***** Extracted material *****

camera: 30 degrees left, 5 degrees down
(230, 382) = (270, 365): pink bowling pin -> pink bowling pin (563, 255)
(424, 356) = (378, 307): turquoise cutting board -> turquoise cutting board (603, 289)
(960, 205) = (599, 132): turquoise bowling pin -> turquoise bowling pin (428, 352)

*****
***** Extracted material *****

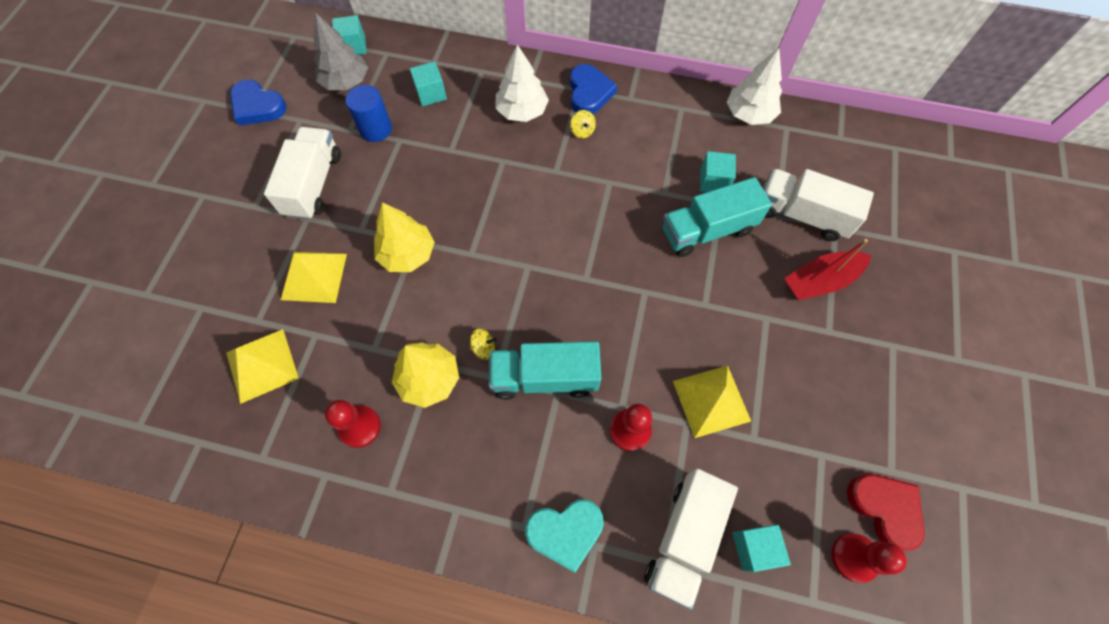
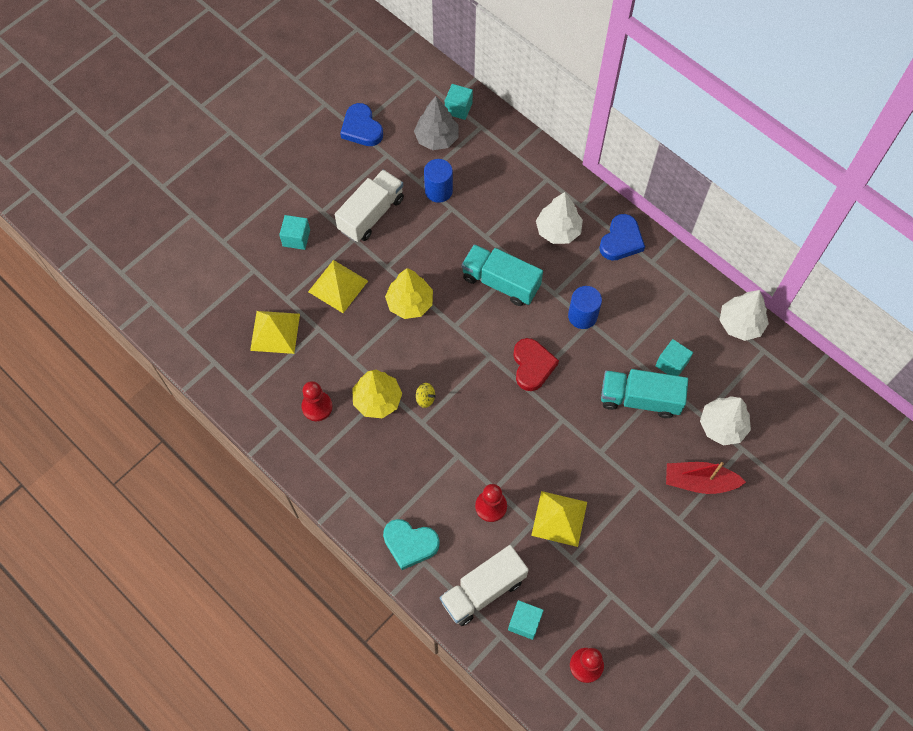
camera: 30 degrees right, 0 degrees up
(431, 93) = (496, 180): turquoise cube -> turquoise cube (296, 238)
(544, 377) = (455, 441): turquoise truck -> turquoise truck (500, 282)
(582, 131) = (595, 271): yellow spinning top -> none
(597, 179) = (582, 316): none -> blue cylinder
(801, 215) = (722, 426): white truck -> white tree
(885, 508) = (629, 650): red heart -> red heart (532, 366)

*****

### Task statement
Start with the line above that contains "(801, 215) = (722, 426): white" and stop after the line that contains "(885, 508) = (629, 650): red". Output those lines exactly, and only those.

### Response for this exercise
(801, 215) = (722, 426): white truck -> white tree
(885, 508) = (629, 650): red heart -> red heart (532, 366)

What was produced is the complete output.